◆ DATASET SECTION
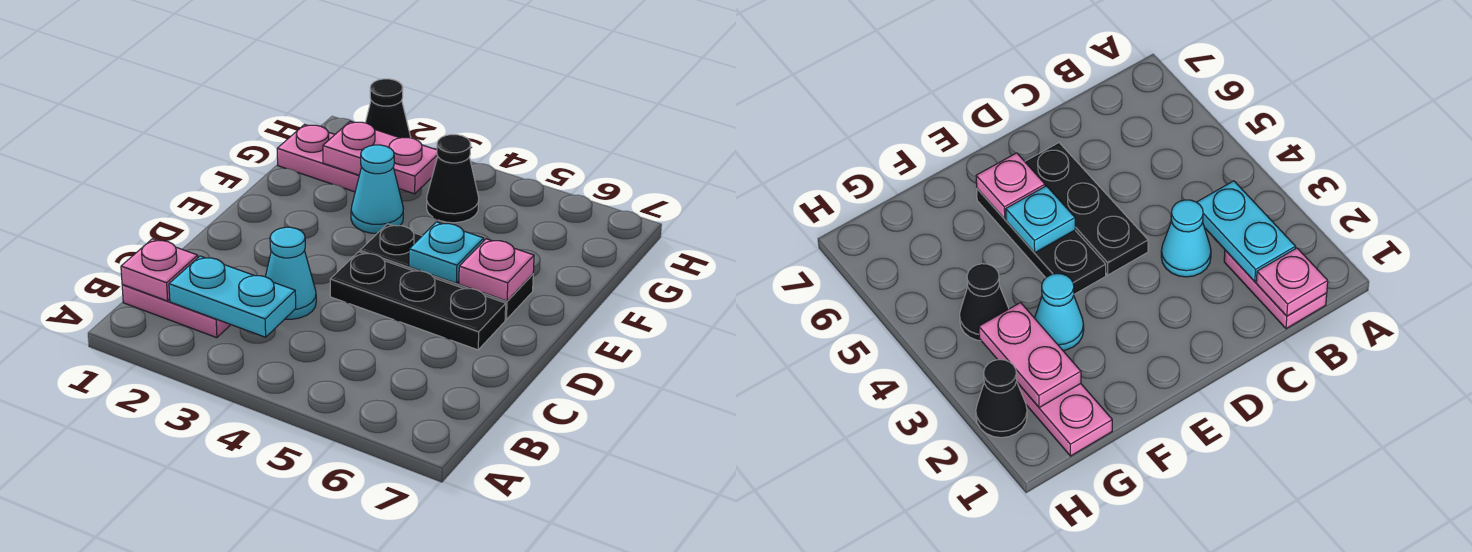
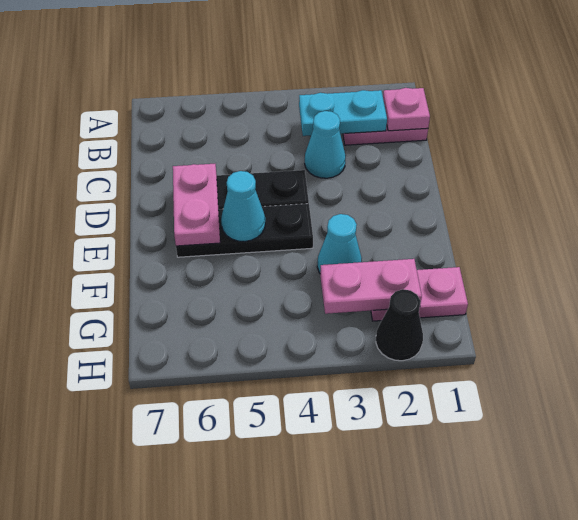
cyan plate E5 level 2 -> cyan cone E5 level 2
pink plate E6 level 2 -> pink plate D6:E6 level 2
black cone G4 level 1 -> none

◆ WHAT THE EXERCISE ASKS
For every line above with the word "plate" in it, make a copy.

◆ TASK RESULT
cyan plate E5 level 2 -> cyan cone E5 level 2
pink plate E6 level 2 -> pink plate D6:E6 level 2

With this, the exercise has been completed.